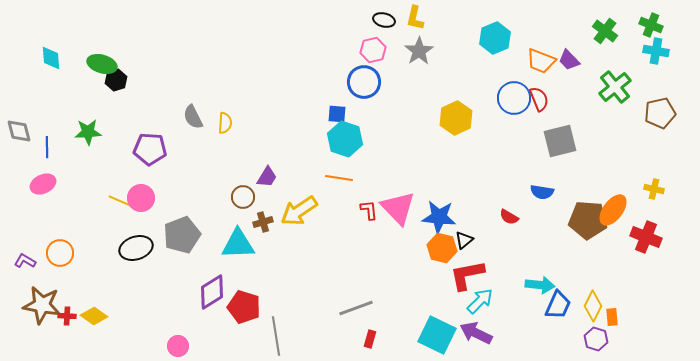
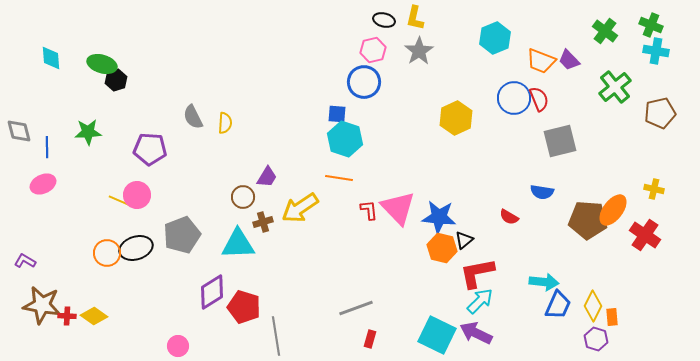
pink circle at (141, 198): moved 4 px left, 3 px up
yellow arrow at (299, 211): moved 1 px right, 3 px up
red cross at (646, 237): moved 1 px left, 2 px up; rotated 12 degrees clockwise
orange circle at (60, 253): moved 47 px right
red L-shape at (467, 275): moved 10 px right, 2 px up
cyan arrow at (540, 285): moved 4 px right, 3 px up
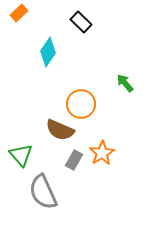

AIM OF THE EXERCISE:
List, from the entries above, every line in which the word "arrow" shows up.

EXERCISE OUTPUT:
yellow arrow at (299, 211): moved 1 px right, 3 px up
cyan arrow at (540, 285): moved 4 px right, 3 px up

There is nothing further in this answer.